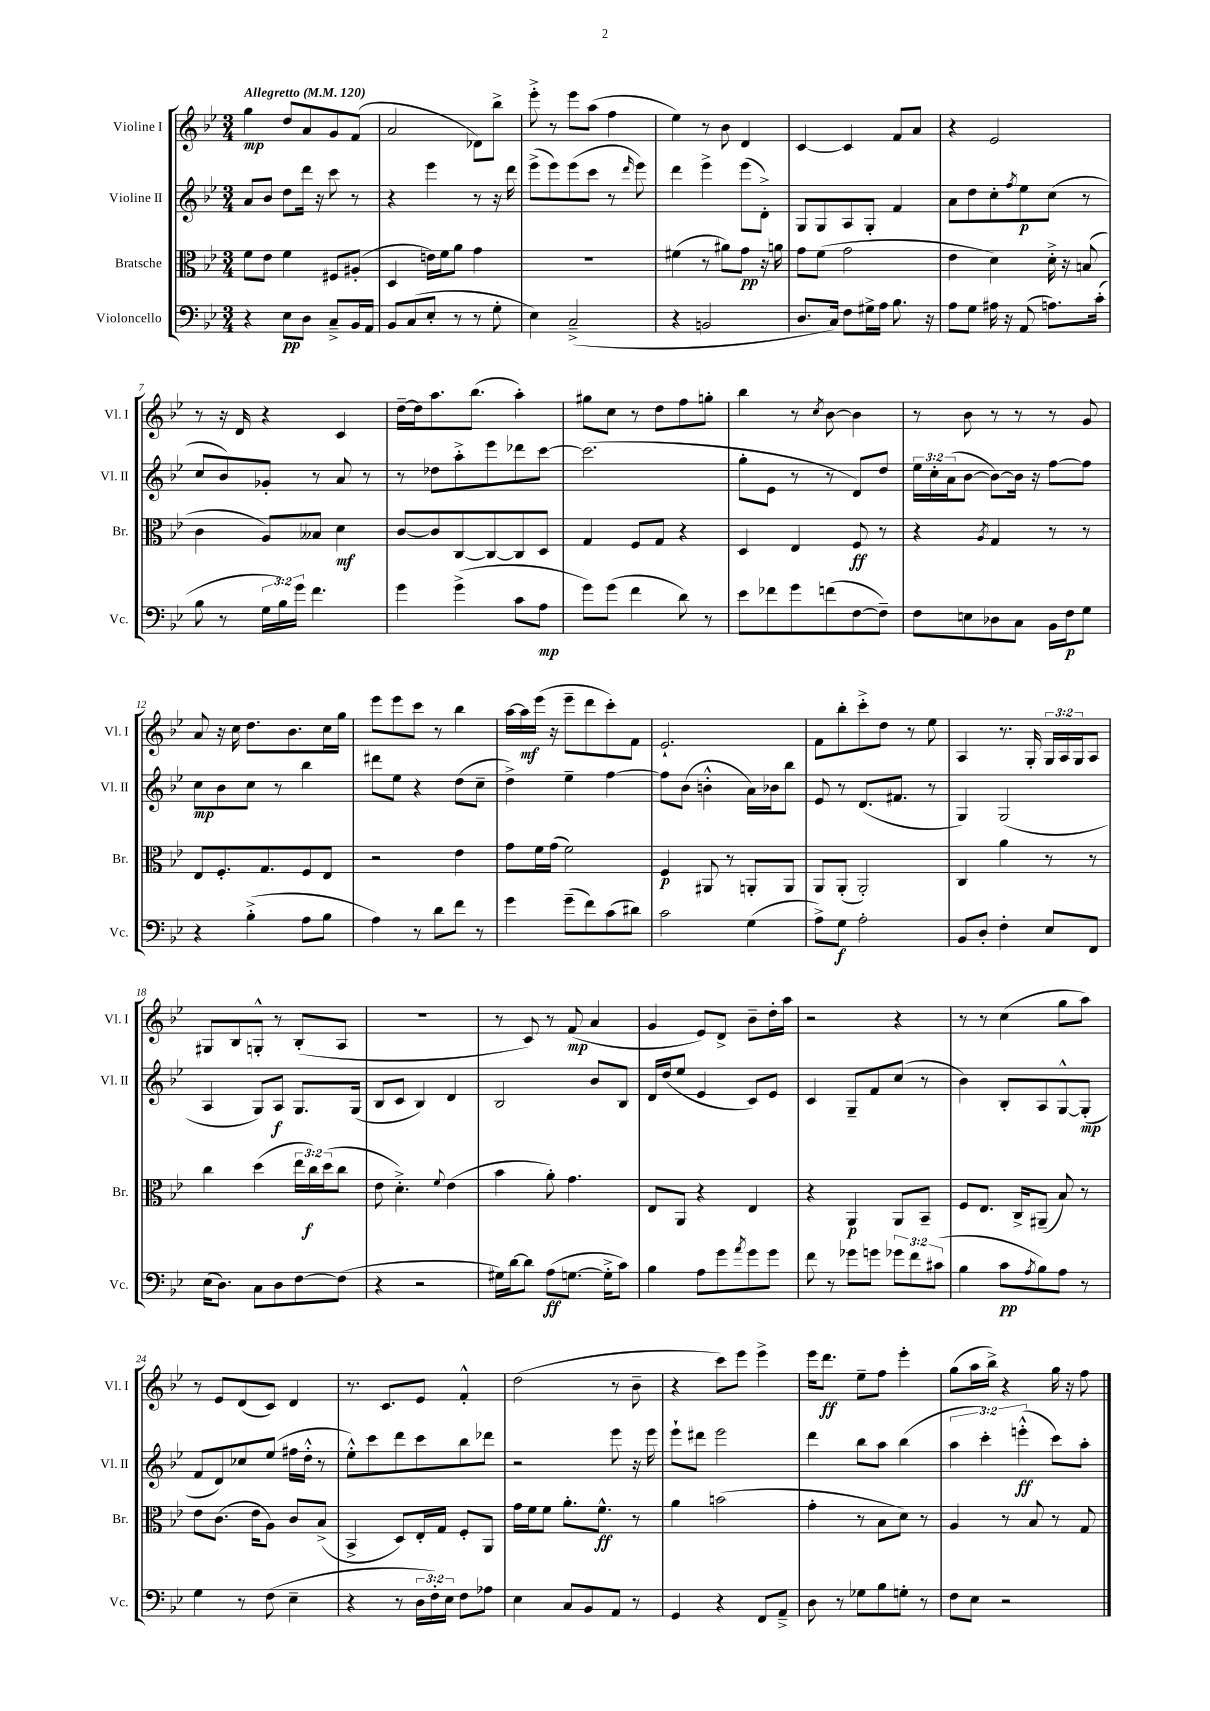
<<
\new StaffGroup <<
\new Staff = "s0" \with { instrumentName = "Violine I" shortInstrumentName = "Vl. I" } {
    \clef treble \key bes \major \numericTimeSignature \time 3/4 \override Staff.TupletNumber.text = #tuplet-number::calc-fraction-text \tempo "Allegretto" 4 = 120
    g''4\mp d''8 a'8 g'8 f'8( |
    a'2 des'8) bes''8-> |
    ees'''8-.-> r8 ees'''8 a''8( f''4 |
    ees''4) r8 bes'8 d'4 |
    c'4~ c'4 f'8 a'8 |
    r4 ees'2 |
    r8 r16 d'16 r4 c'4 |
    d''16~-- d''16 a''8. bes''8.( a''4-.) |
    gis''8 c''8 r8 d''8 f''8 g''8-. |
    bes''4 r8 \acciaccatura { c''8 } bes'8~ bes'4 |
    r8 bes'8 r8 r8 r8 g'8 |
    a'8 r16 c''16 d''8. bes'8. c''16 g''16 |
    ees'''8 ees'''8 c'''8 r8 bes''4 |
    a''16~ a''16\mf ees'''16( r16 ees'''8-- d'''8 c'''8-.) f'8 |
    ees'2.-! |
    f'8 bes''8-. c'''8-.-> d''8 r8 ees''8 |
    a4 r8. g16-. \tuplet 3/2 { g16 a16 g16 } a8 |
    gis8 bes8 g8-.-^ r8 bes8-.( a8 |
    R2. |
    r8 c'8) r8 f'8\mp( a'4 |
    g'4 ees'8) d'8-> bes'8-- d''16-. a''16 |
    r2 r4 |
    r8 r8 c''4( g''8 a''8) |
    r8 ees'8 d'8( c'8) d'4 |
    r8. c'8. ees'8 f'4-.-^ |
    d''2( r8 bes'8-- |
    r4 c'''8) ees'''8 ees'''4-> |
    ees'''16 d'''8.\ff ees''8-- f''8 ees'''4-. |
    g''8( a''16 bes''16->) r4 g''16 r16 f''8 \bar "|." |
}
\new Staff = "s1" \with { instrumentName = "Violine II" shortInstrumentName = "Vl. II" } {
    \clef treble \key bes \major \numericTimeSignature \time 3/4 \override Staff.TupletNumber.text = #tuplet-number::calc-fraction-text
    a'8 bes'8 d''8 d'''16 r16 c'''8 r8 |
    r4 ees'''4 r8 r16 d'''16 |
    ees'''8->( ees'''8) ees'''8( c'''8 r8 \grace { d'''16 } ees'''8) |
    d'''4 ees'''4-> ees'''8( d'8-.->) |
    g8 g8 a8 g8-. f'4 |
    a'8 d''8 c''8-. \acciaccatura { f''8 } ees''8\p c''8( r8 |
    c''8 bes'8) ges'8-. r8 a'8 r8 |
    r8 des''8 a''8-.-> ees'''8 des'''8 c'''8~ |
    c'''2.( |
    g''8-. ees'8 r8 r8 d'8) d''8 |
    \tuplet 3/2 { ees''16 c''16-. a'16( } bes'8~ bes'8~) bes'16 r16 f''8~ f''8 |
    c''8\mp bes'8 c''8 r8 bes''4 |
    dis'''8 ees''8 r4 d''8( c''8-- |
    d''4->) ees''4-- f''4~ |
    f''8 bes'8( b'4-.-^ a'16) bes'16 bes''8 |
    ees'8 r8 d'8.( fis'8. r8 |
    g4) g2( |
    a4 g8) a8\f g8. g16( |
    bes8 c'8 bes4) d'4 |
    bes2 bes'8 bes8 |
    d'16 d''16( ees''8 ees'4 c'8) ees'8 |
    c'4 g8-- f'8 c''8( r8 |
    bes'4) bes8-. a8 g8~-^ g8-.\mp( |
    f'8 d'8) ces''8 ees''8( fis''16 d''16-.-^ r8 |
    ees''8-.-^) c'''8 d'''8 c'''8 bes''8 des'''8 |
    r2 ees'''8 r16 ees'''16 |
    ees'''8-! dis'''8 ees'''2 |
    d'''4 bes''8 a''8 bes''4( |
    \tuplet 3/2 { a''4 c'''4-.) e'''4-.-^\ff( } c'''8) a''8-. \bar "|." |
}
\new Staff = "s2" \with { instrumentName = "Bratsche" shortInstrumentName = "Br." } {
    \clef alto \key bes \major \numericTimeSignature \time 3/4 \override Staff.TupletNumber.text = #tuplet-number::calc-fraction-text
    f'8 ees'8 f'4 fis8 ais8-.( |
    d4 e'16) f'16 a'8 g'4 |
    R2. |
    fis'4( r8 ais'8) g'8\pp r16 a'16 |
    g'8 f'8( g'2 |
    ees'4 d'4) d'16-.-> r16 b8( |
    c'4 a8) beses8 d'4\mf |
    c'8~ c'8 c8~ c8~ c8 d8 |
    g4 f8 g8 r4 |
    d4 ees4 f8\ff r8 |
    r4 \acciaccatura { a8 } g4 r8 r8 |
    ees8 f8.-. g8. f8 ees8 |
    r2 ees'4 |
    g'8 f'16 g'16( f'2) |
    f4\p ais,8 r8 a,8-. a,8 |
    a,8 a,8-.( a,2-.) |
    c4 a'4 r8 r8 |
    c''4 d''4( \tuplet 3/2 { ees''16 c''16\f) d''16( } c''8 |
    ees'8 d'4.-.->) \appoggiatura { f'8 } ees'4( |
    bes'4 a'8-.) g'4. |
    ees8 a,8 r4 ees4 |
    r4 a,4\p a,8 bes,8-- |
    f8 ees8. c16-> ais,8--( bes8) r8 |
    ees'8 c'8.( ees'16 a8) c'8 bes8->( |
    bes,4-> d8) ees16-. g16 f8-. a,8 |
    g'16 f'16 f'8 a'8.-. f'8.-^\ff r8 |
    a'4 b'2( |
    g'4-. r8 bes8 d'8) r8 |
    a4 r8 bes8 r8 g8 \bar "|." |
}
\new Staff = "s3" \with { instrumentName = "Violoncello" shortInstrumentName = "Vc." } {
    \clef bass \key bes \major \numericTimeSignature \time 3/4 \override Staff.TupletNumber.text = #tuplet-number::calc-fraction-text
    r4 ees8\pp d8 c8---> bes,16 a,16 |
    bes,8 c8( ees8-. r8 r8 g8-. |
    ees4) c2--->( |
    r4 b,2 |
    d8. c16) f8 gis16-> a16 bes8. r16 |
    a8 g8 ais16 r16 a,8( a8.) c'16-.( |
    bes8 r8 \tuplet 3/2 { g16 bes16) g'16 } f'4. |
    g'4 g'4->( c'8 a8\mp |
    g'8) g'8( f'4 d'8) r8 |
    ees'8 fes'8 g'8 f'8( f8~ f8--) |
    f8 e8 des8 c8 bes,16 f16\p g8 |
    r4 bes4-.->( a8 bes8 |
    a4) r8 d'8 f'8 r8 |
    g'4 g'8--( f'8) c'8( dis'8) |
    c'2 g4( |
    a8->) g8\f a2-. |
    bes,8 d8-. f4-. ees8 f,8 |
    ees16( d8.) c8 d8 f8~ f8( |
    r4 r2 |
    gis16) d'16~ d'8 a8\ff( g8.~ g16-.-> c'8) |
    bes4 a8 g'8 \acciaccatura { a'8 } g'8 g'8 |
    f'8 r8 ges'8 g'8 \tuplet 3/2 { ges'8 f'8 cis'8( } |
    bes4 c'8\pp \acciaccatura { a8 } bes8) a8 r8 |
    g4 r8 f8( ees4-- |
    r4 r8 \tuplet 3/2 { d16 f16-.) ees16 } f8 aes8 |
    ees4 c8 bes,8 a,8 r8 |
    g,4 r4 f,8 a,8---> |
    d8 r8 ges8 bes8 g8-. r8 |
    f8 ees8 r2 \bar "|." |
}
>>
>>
• • •
Which lines in the rows above contain the string "instrumentName"? Show each of them in full.

\new Staff = "s0" \with { instrumentName = "Violine I" shortInstrumentName = "Vl. I" } {
\new Staff = "s1" \with { instrumentName = "Violine II" shortInstrumentName = "Vl. II" } {
\new Staff = "s2" \with { instrumentName = "Bratsche" shortInstrumentName = "Br." } {
\new Staff = "s3" \with { instrumentName = "Violoncello" shortInstrumentName = "Vc." } {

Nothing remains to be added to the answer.